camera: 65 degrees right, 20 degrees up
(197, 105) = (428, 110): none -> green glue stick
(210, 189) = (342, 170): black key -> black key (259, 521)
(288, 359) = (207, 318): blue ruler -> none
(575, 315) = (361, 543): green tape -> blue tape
+--
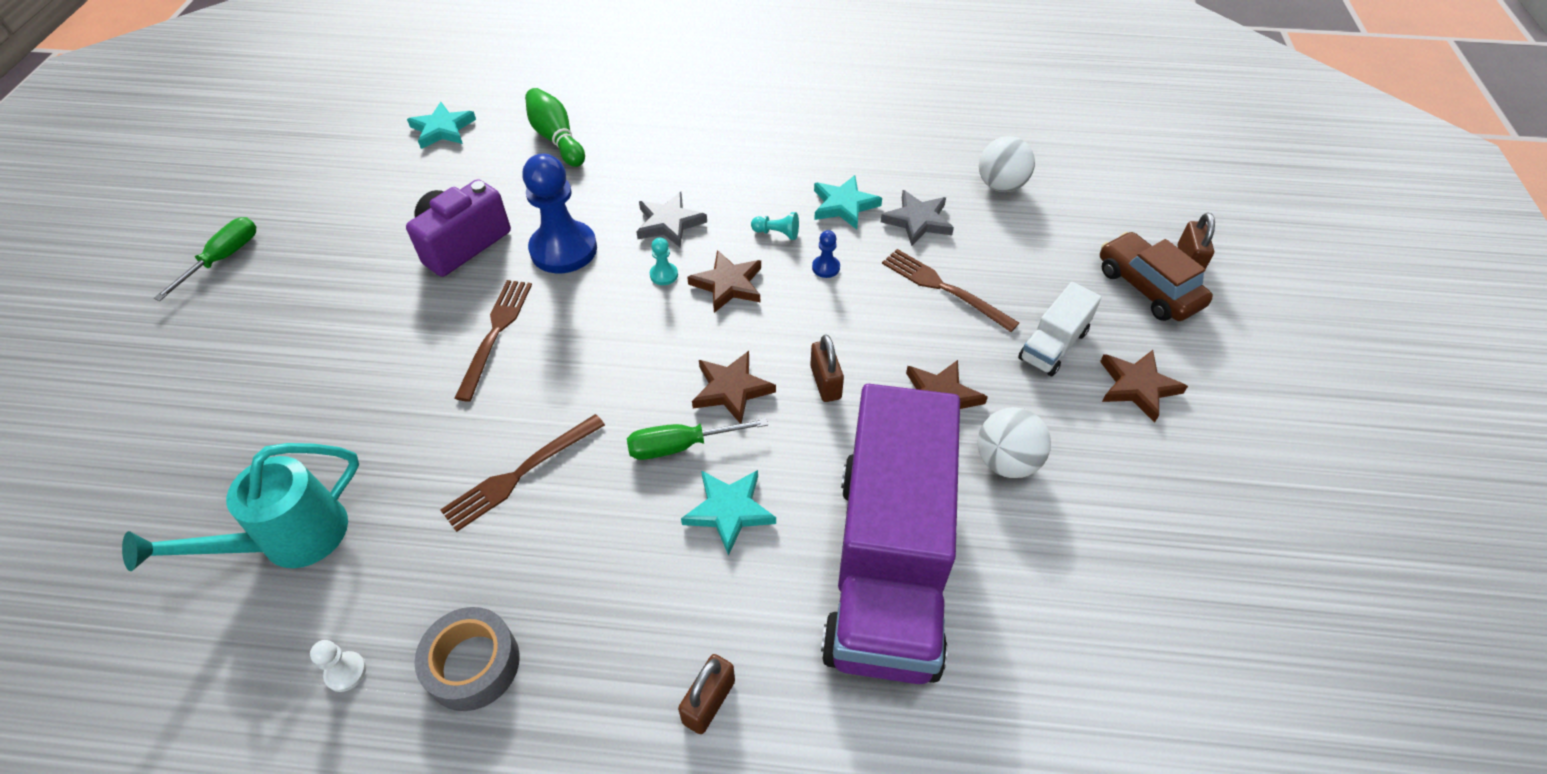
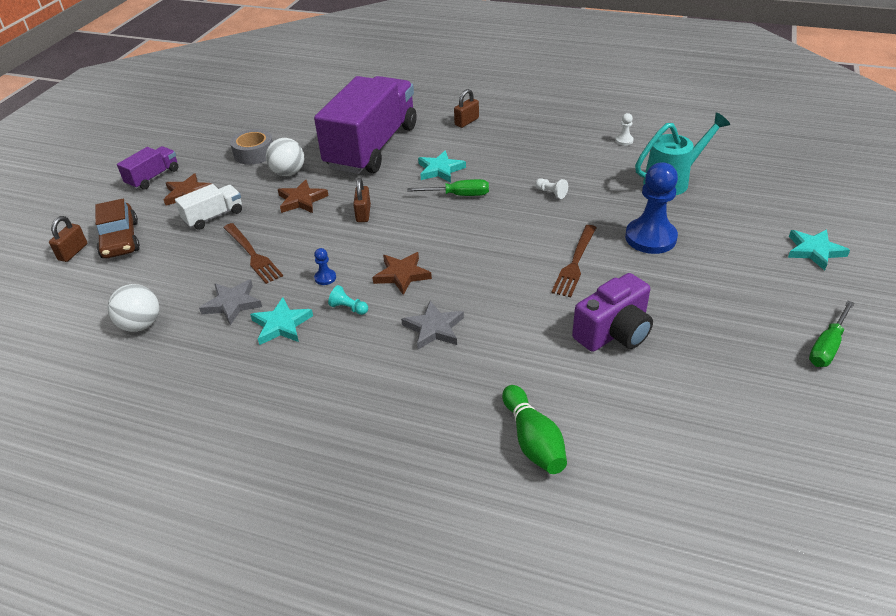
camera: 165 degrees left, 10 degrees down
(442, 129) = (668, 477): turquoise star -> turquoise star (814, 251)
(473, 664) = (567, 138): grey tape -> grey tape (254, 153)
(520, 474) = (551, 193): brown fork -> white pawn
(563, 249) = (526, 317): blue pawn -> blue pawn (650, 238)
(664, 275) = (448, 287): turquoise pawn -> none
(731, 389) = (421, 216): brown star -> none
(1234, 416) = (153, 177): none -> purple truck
+--
◆ Activity
Filter the entries down to the lines with the word "star" in them, and copy those lines.

◆ Response for this exercise
(442, 129) = (668, 477): turquoise star -> turquoise star (814, 251)
(731, 389) = (421, 216): brown star -> none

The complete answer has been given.